INSTRUÇÕES DA TAREFA
Copie e devolva, sem mudar nada, as linhas dos registros que começam na que tem "Locate an element on the screen. free" e terminam na que tem "coordinates (396, 289).", incluindo as duas.

========================

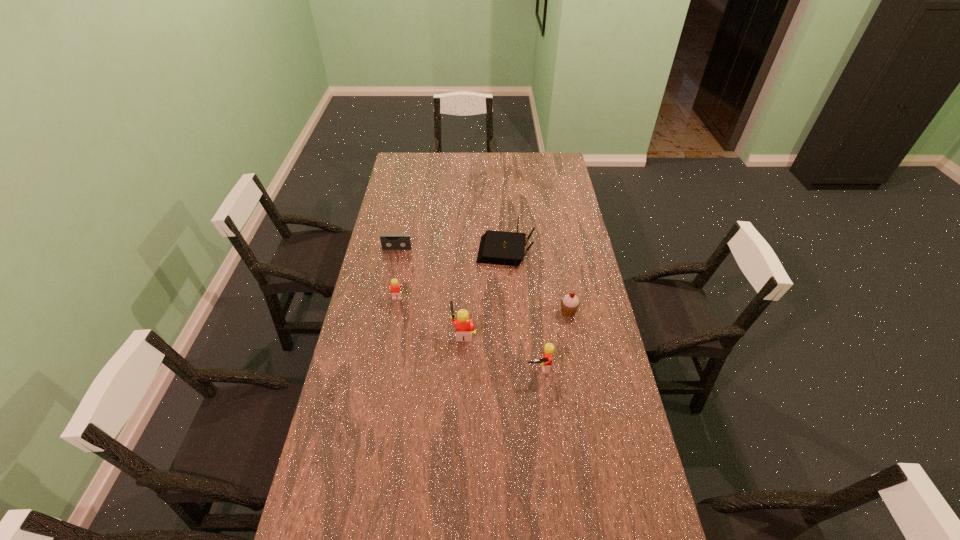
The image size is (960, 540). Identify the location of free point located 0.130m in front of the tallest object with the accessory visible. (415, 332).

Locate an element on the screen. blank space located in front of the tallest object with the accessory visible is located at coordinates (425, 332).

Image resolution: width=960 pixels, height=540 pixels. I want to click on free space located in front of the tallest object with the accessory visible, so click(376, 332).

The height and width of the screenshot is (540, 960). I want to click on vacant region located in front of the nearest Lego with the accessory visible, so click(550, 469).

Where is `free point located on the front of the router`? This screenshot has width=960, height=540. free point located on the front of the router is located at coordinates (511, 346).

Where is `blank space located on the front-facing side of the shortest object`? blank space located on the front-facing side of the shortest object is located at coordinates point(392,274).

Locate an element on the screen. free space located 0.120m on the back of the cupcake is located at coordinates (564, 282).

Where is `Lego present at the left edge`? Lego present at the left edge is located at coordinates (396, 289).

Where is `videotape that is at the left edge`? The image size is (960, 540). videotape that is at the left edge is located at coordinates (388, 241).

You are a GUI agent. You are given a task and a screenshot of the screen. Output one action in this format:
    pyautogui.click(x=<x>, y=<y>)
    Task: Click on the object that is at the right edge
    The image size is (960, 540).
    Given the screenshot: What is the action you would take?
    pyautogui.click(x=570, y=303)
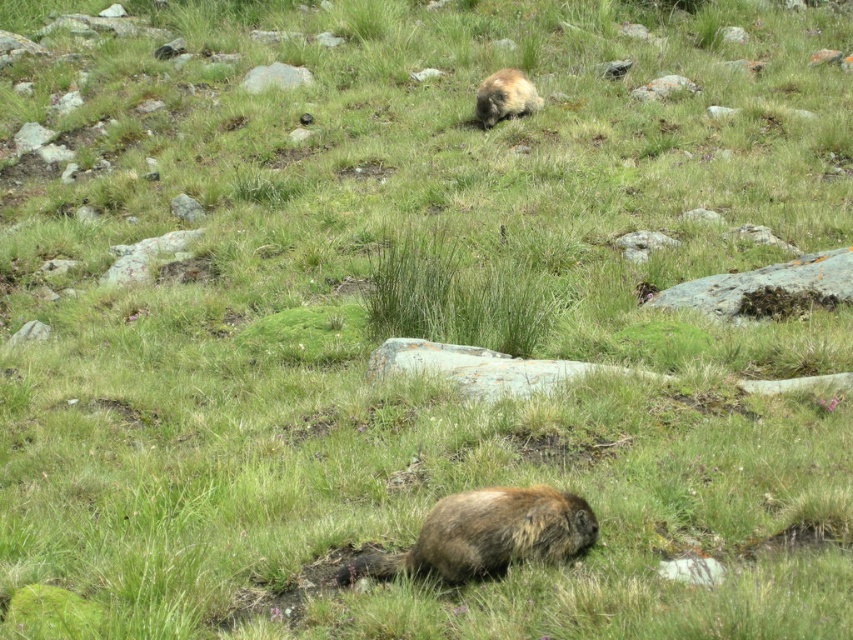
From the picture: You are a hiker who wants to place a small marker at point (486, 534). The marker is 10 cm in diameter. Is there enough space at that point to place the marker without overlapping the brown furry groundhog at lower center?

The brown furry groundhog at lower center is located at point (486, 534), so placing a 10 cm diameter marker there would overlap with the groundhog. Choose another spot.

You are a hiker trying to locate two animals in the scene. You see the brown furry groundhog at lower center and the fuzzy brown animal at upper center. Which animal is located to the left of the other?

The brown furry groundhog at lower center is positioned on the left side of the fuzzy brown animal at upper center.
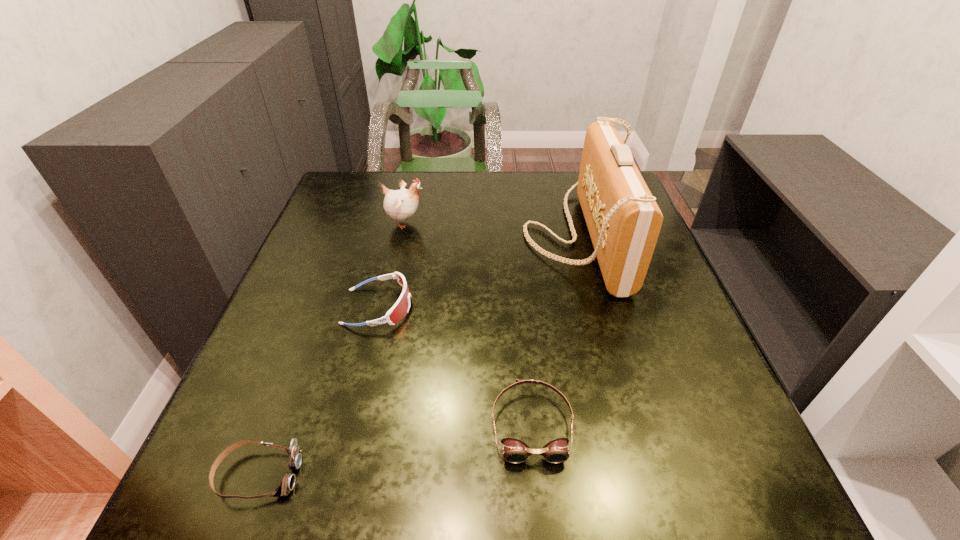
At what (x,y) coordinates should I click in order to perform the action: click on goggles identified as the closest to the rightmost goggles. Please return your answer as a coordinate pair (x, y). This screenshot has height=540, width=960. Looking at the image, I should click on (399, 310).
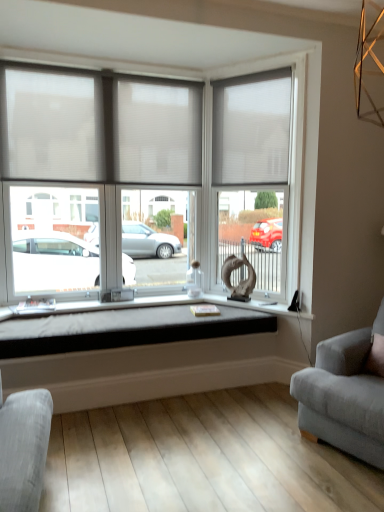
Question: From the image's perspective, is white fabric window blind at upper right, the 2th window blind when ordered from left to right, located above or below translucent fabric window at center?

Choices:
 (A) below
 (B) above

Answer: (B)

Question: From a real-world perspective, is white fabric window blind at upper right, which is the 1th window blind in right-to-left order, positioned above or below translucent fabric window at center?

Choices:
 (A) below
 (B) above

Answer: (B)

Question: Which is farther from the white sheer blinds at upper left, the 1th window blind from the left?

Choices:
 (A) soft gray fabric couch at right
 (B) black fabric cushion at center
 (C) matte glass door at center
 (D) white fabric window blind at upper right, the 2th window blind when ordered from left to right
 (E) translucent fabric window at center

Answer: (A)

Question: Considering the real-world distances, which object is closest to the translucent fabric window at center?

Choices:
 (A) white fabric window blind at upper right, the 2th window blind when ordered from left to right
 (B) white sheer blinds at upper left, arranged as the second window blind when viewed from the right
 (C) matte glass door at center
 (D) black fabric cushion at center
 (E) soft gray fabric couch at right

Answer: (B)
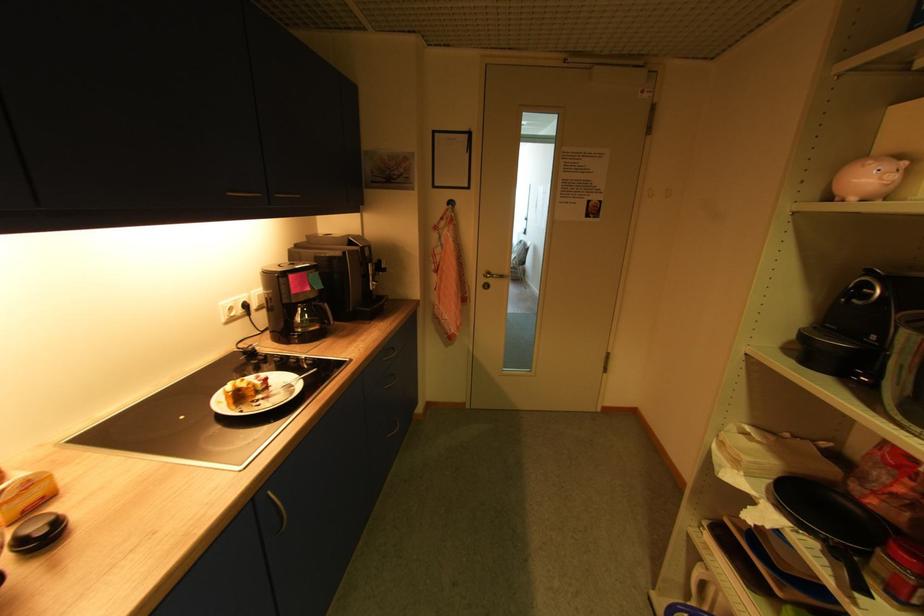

========================

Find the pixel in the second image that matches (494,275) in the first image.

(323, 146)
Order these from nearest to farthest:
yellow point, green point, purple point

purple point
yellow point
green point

========================

RESPOSTA ESCRITA
Locate an element on the screen. free space located 0.120m on the back of the cupcake is located at coordinates (564, 282).

Where is `Lego present at the left edge`? Lego present at the left edge is located at coordinates (396, 289).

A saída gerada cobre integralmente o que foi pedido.